Task prompt -> Please find the number of lines in the material below where the string "gone" occurs, and give only that number.

Exercise data ->
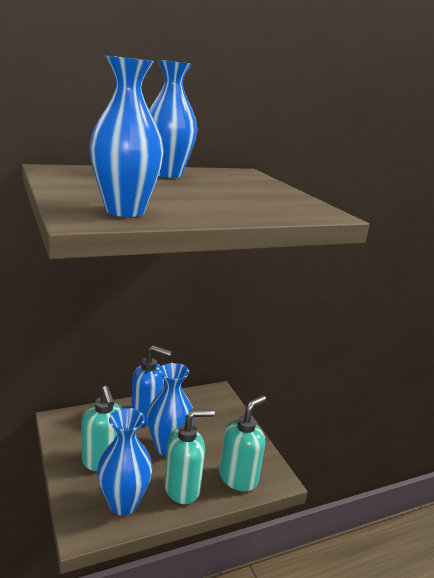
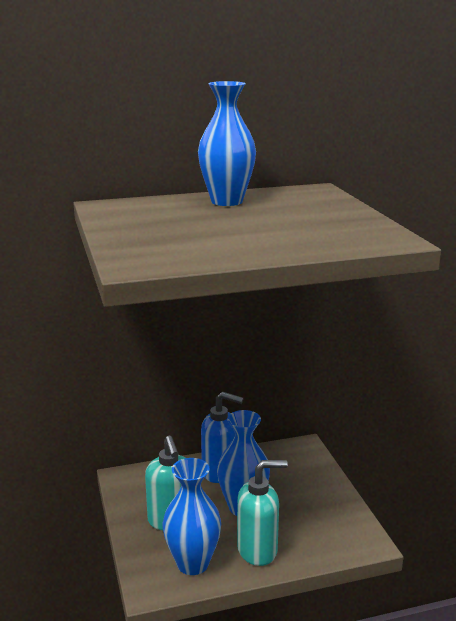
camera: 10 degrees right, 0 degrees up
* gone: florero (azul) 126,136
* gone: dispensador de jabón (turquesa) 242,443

Completed task -> 2